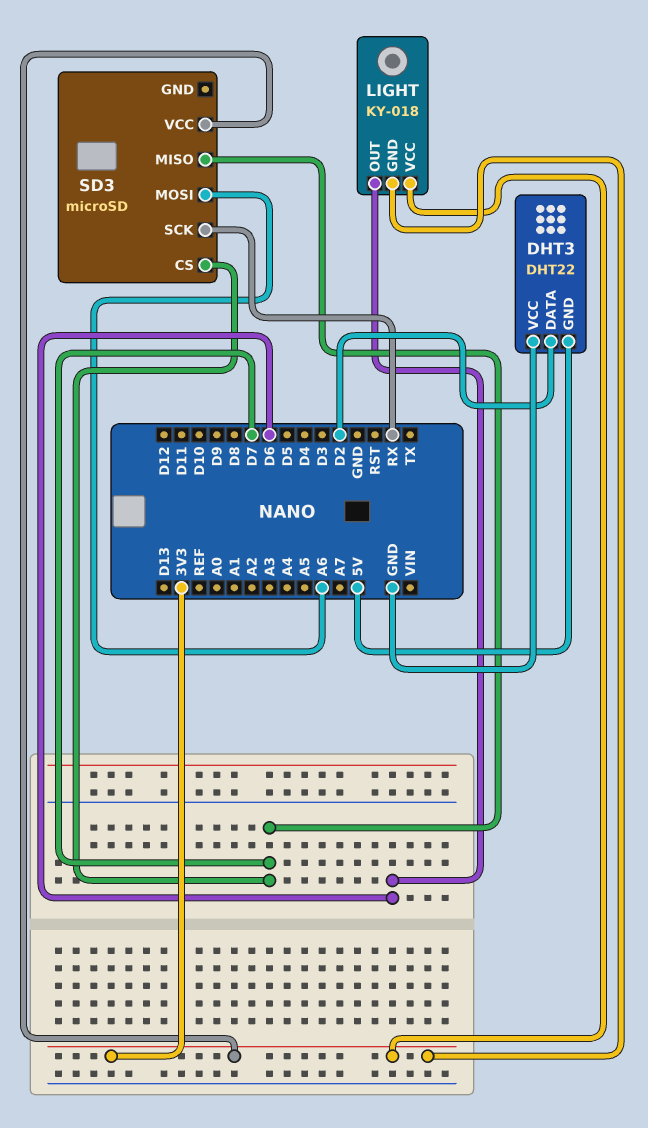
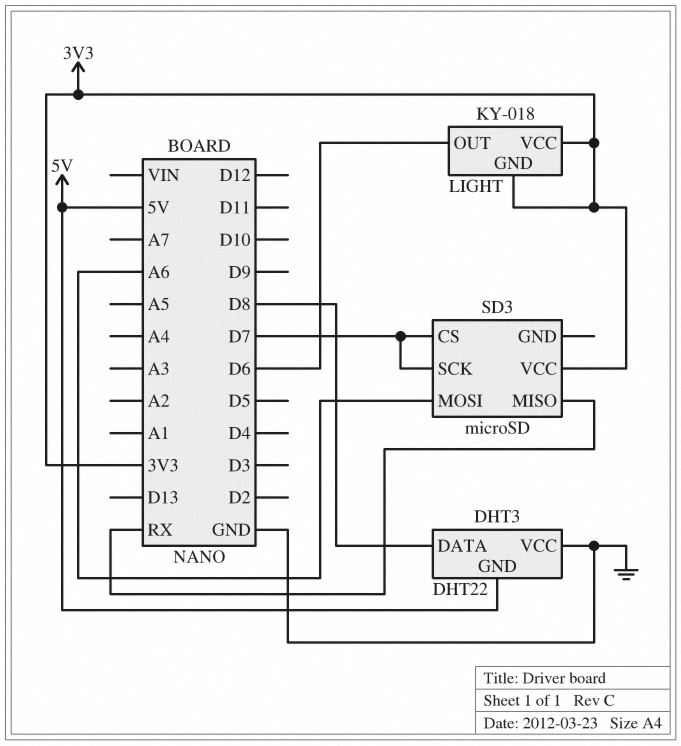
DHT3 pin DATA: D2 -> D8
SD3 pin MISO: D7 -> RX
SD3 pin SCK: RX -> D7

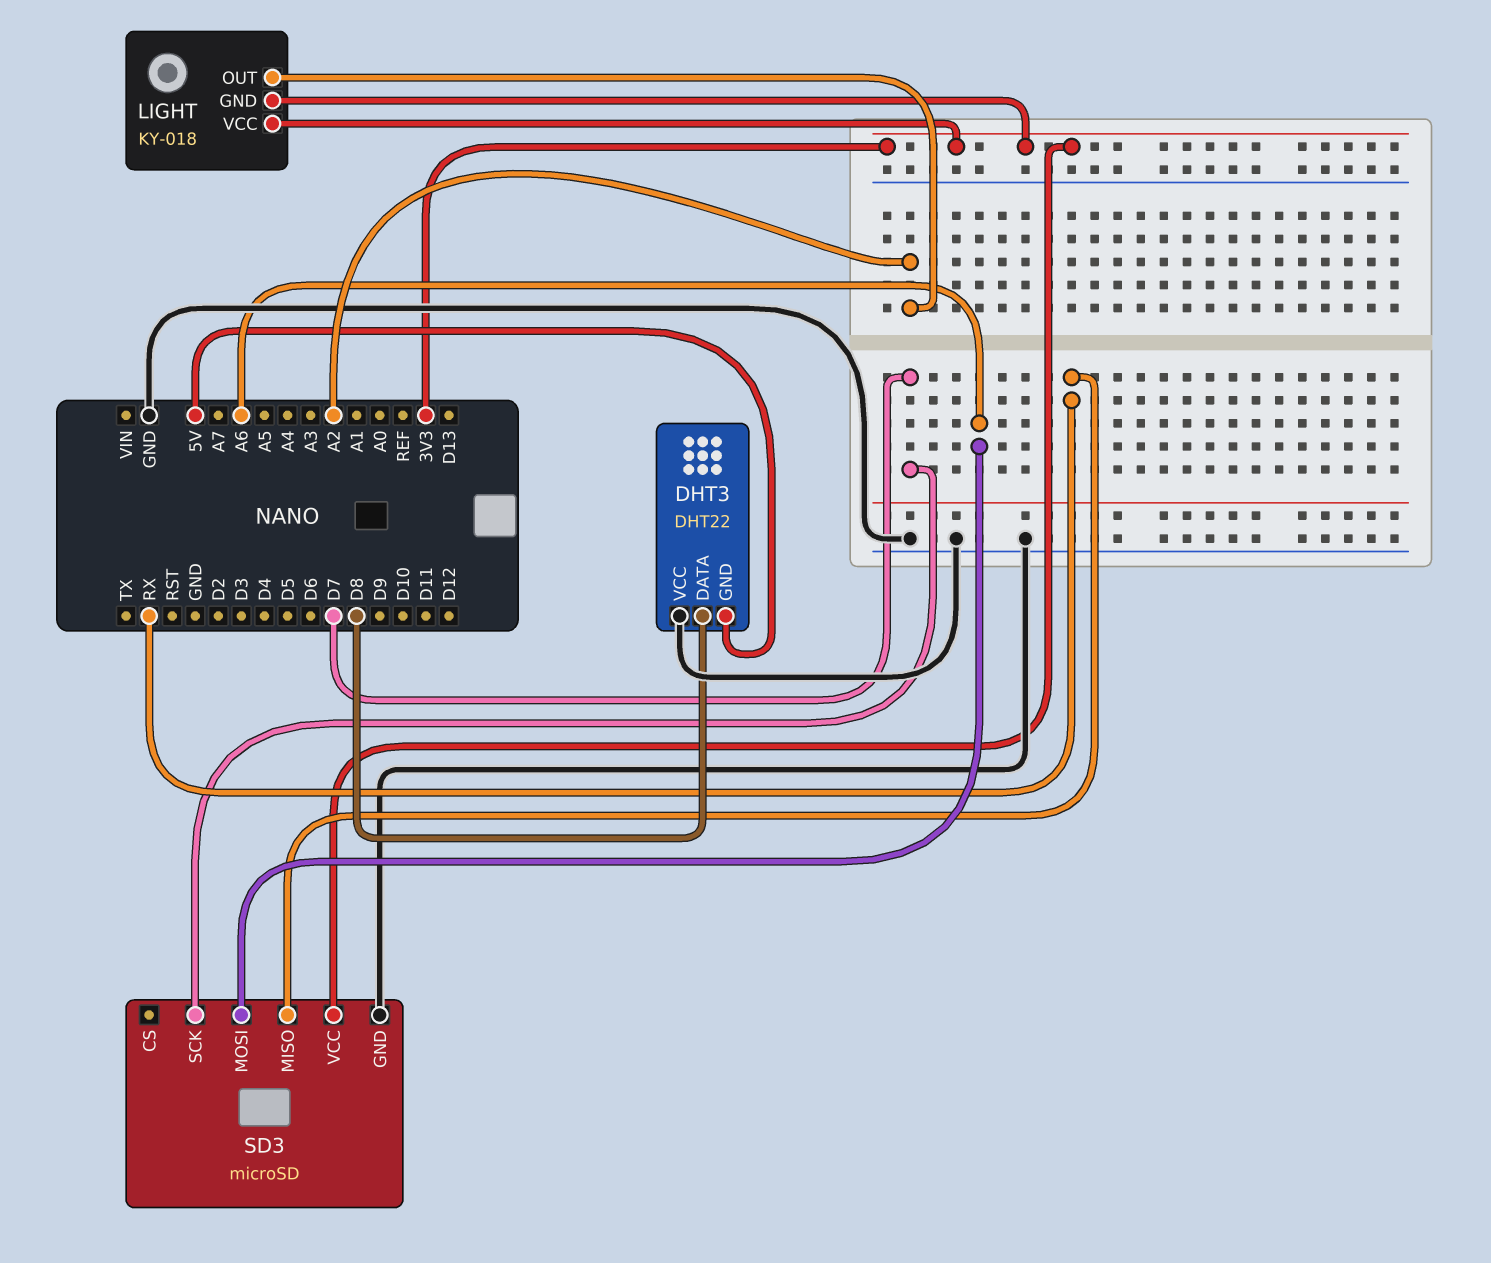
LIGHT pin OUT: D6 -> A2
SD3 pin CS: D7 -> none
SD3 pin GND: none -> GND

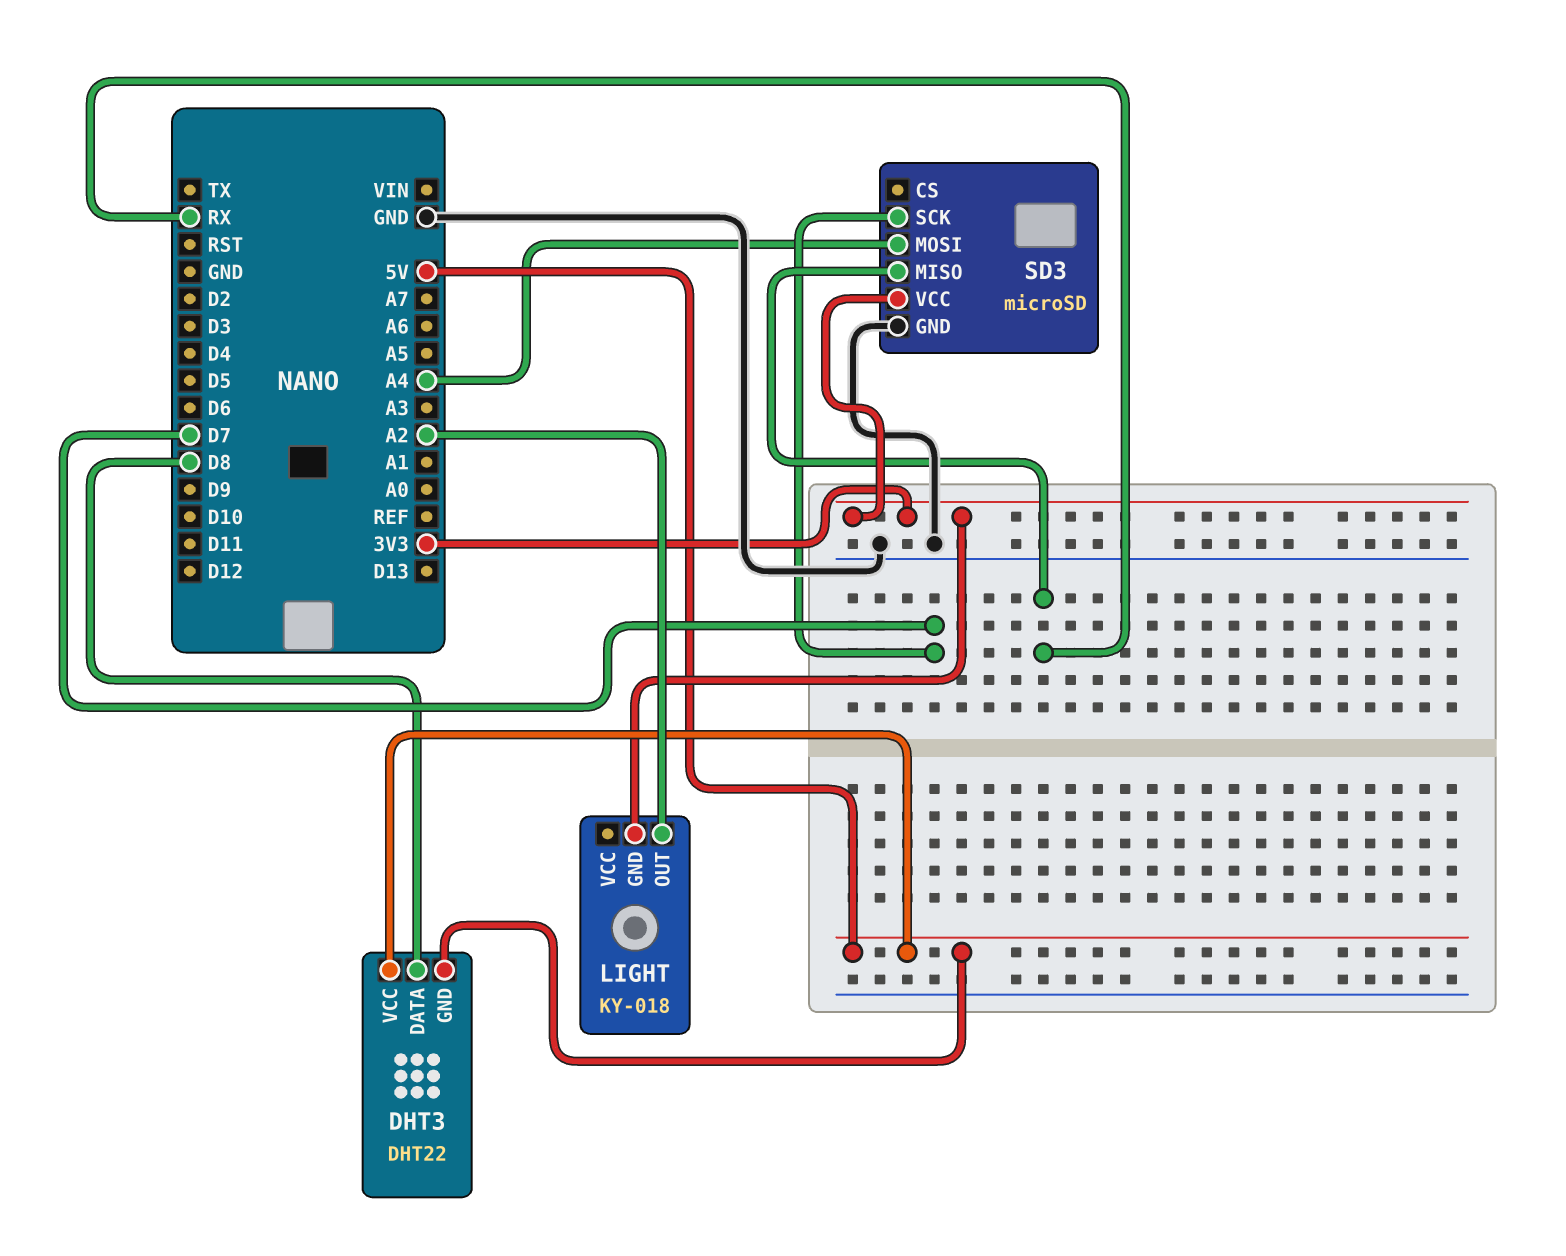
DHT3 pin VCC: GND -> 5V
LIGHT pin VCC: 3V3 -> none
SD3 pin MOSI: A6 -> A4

■ **Action item**: Only the text is to be copied: please reproduce the records exactly and drop the pictures.

■ **Result of the exercise**:
DHT3 pin DATA: D2 -> D8
SD3 pin MISO: D7 -> RX
SD3 pin SCK: RX -> D7

LIGHT pin OUT: D6 -> A2
SD3 pin CS: D7 -> none
SD3 pin GND: none -> GND

DHT3 pin VCC: GND -> 5V
LIGHT pin VCC: 3V3 -> none
SD3 pin MOSI: A6 -> A4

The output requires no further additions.